◆ Problem description ◆
Repeat every entry word for word. Images do not belong in the copy.

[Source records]
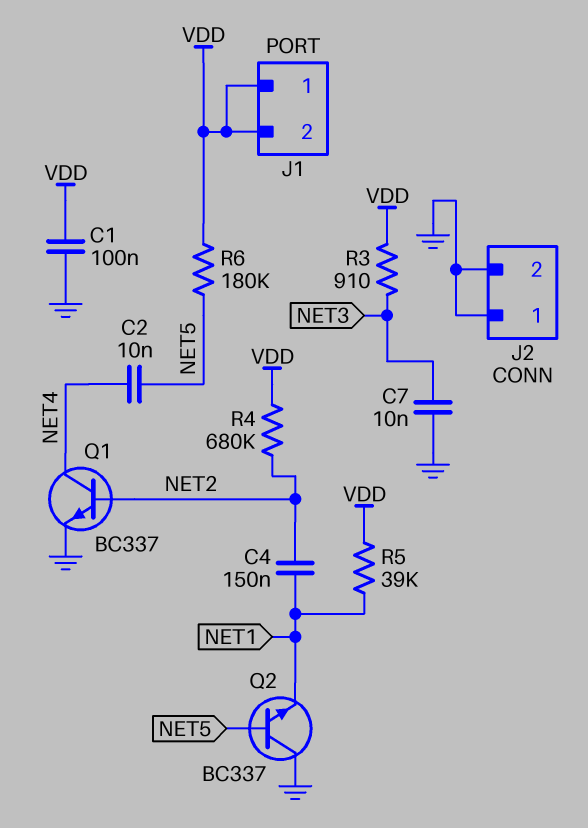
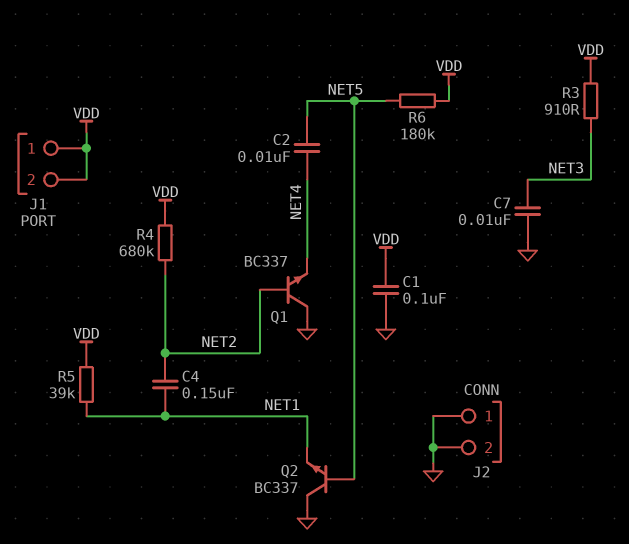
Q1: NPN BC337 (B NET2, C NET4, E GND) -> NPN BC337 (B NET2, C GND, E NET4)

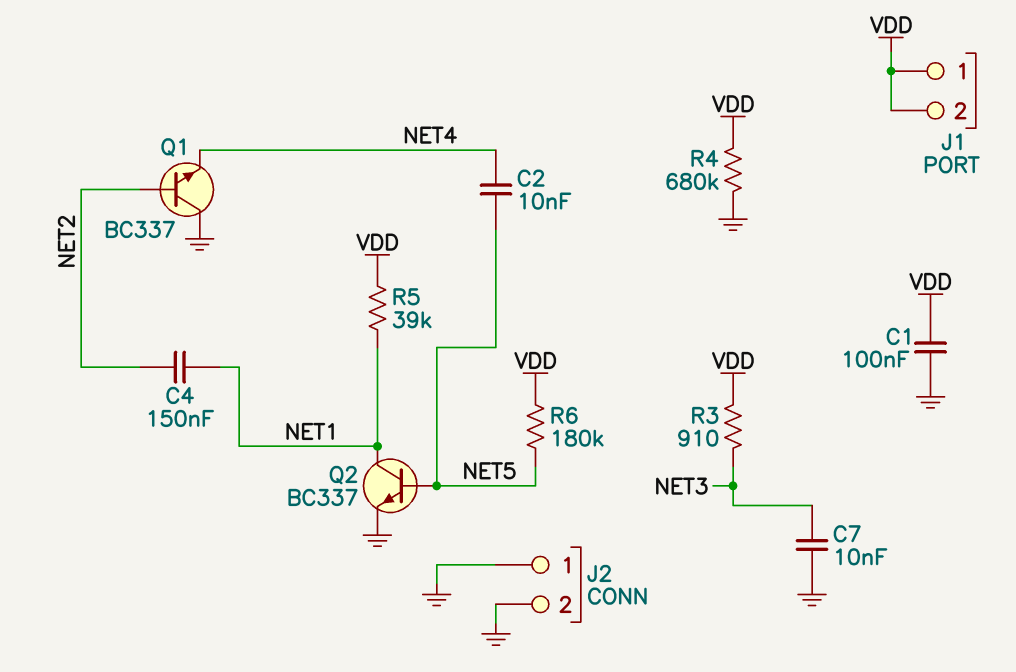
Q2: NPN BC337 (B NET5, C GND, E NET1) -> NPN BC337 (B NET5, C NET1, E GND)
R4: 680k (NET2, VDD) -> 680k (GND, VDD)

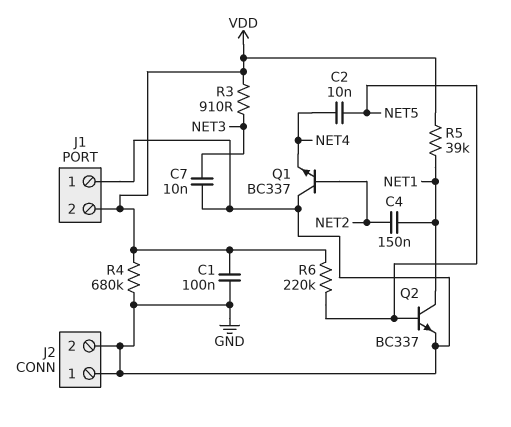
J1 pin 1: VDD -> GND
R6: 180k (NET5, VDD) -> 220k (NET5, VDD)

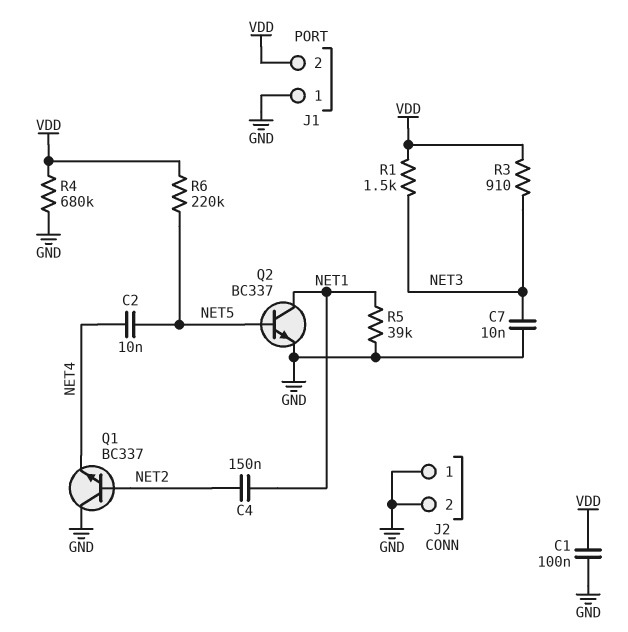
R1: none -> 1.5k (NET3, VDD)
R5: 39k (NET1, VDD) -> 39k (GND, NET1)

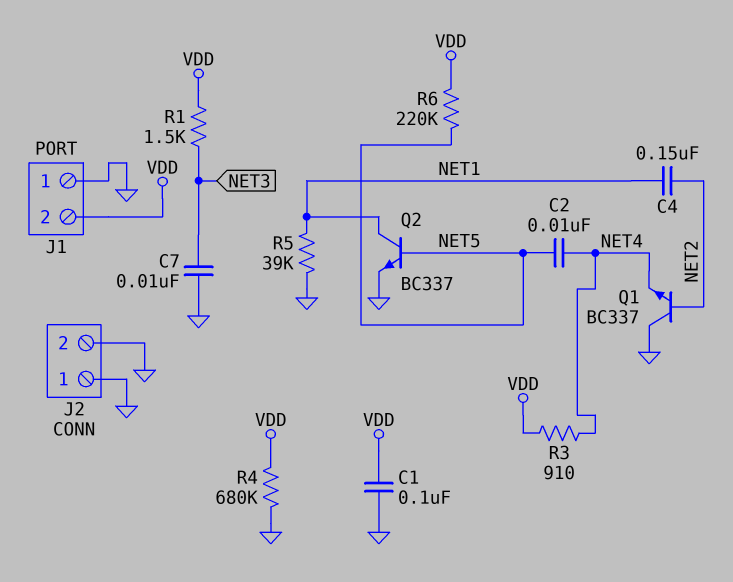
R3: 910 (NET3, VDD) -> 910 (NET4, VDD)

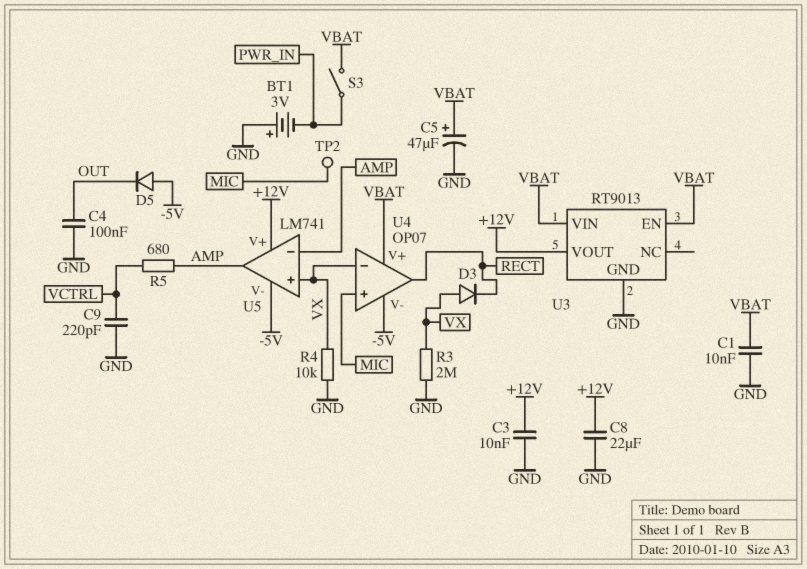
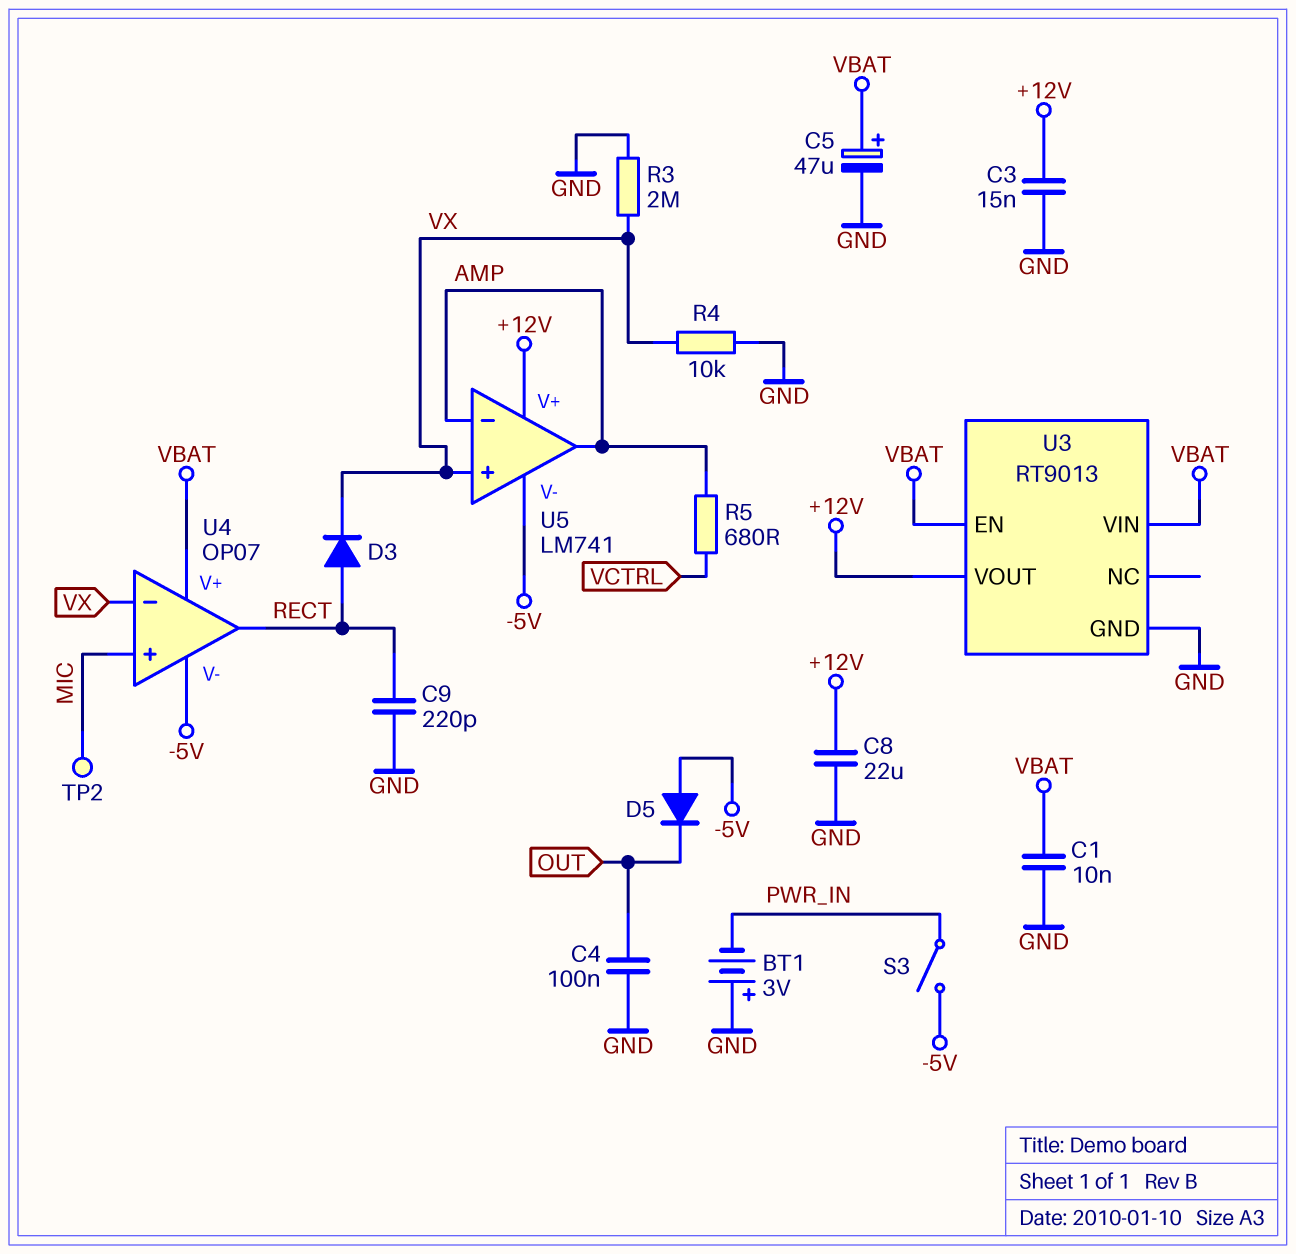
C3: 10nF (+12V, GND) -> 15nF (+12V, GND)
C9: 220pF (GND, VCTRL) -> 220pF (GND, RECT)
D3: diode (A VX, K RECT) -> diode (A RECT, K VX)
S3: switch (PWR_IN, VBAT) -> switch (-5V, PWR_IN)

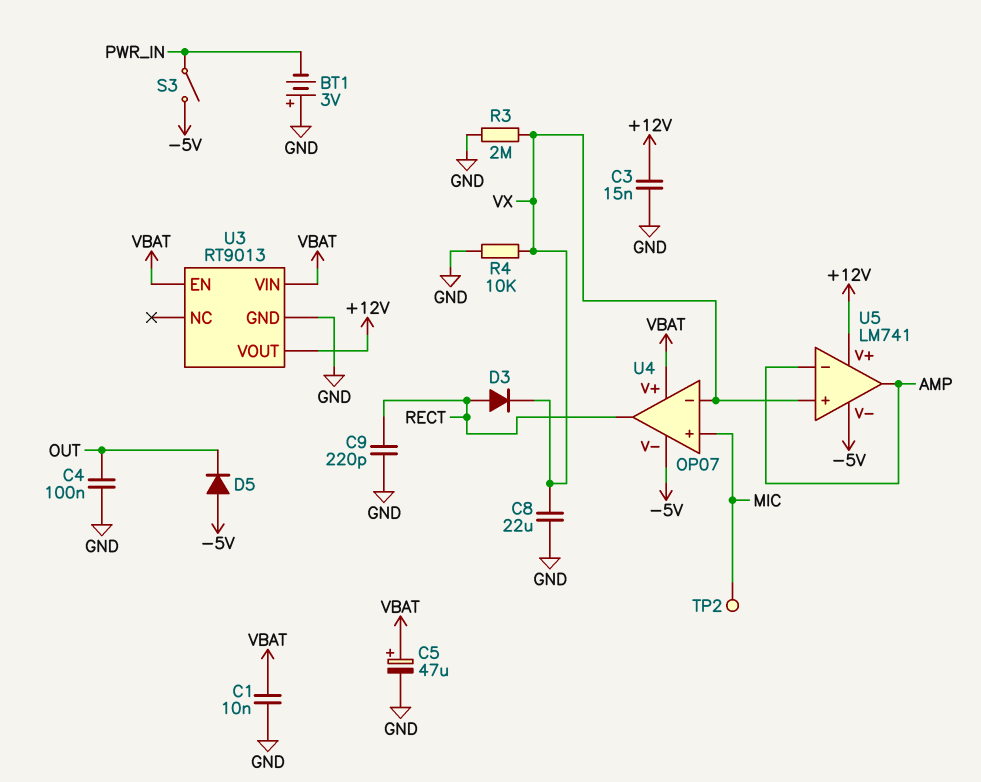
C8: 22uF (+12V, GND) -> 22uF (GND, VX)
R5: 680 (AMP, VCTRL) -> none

◆ Written response ◆
Q1: NPN BC337 (B NET2, C NET4, E GND) -> NPN BC337 (B NET2, C GND, E NET4)

Q2: NPN BC337 (B NET5, C GND, E NET1) -> NPN BC337 (B NET5, C NET1, E GND)
R4: 680k (NET2, VDD) -> 680k (GND, VDD)

J1 pin 1: VDD -> GND
R6: 180k (NET5, VDD) -> 220k (NET5, VDD)

R1: none -> 1.5k (NET3, VDD)
R5: 39k (NET1, VDD) -> 39k (GND, NET1)

R3: 910 (NET3, VDD) -> 910 (NET4, VDD)

C3: 10nF (+12V, GND) -> 15nF (+12V, GND)
C9: 220pF (GND, VCTRL) -> 220pF (GND, RECT)
D3: diode (A VX, K RECT) -> diode (A RECT, K VX)
S3: switch (PWR_IN, VBAT) -> switch (-5V, PWR_IN)

C8: 22uF (+12V, GND) -> 22uF (GND, VX)
R5: 680 (AMP, VCTRL) -> none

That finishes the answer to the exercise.